Return each line of the listing below, unchanged, and omit the images.
********
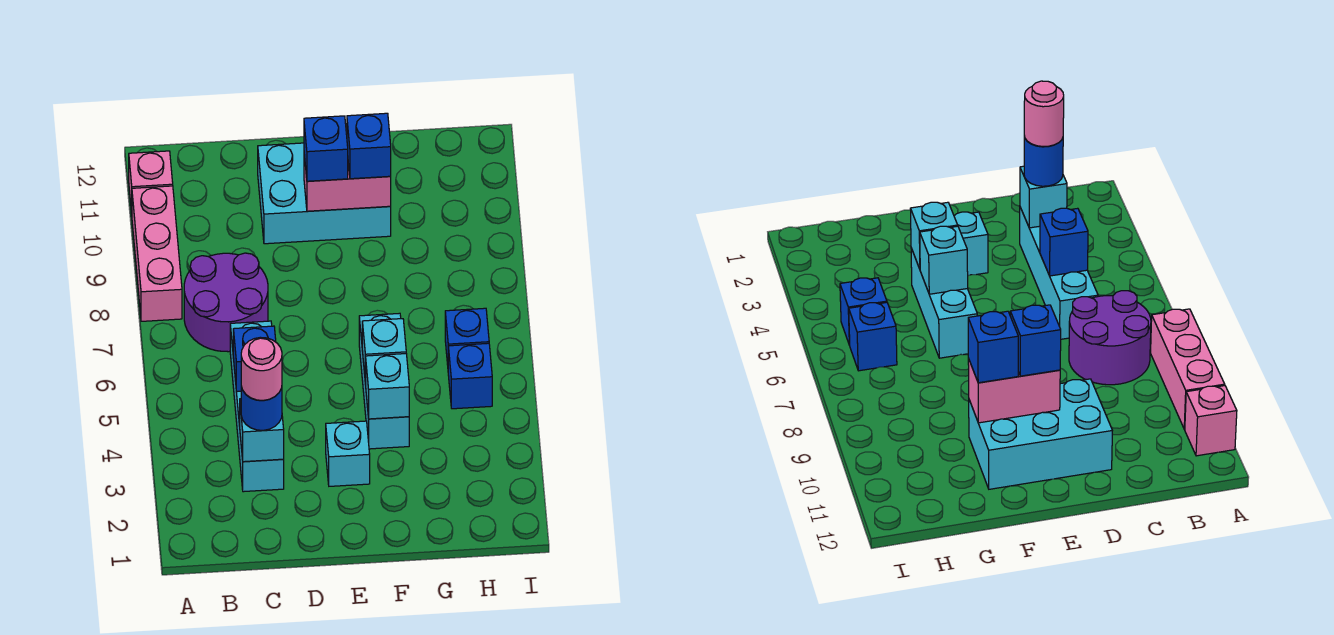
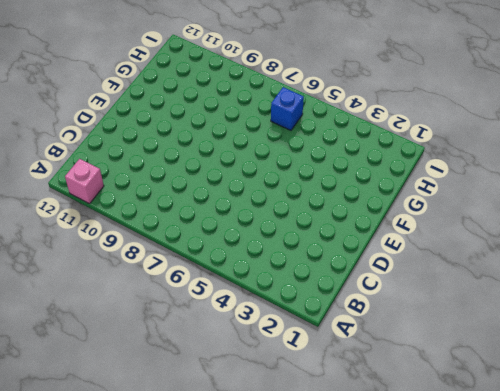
none -> pink brick A8:A10 level 1
none -> purple round brick B7:C8 level 1
none -> cyan brick C3:C6 level 1

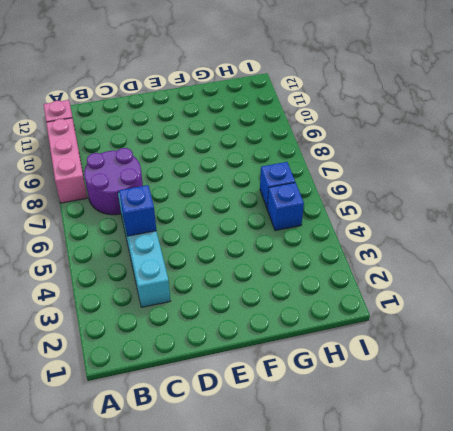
none -> cyan brick D10:F11 level 1
none -> cyan brick E3 level 1
none -> cyan brick F4:F6 level 1

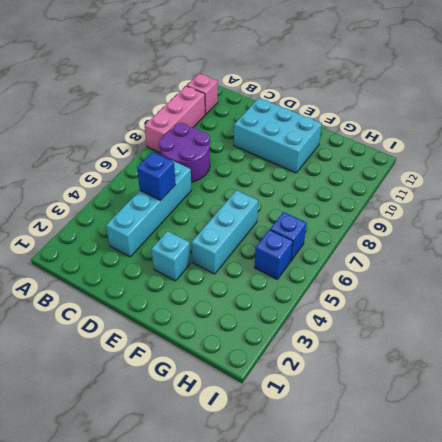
none -> cyan brick C3 level 2
none -> pink brick E10:F10 level 2
none -> cyan brick F4 level 2

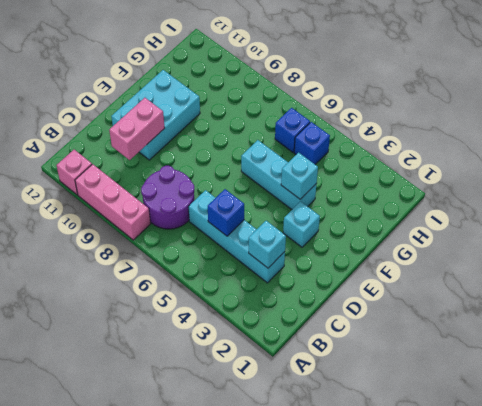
pink brick C10:D10 level 2 -> pink brick E10:F10 level 2
none -> cyan brick F5 level 2
none -> blue round brick C3 level 3
none -> blue brick E10 level 3

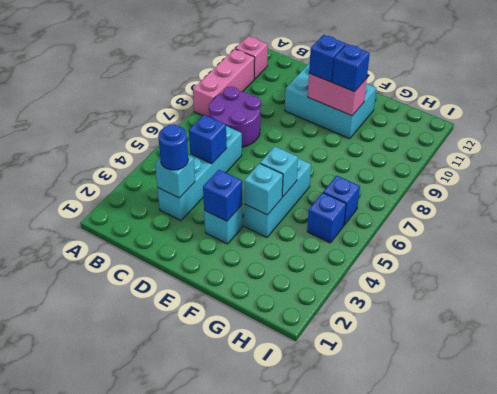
blue brick E3 level 2 -> none
none -> pink round brick C3 level 4

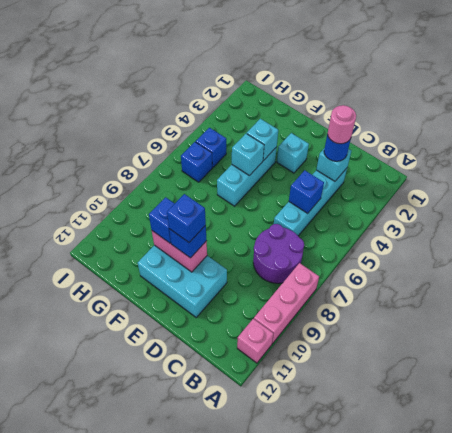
blue brick E10 level 4 -> none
********
* ANSWER SECTION *
none -> pink brick A8:A10 level 1
none -> purple round brick B7:C8 level 1
none -> cyan brick C3:C6 level 1

none -> cyan brick D10:F11 level 1
none -> cyan brick E3 level 1
none -> cyan brick F4:F6 level 1

none -> cyan brick C3 level 2
none -> pink brick E10:F10 level 2
none -> cyan brick F4 level 2

pink brick C10:D10 level 2 -> pink brick E10:F10 level 2
none -> cyan brick F5 level 2
none -> blue round brick C3 level 3
none -> blue brick E10 level 3

blue brick E3 level 2 -> none
none -> pink round brick C3 level 4

blue brick E10 level 4 -> none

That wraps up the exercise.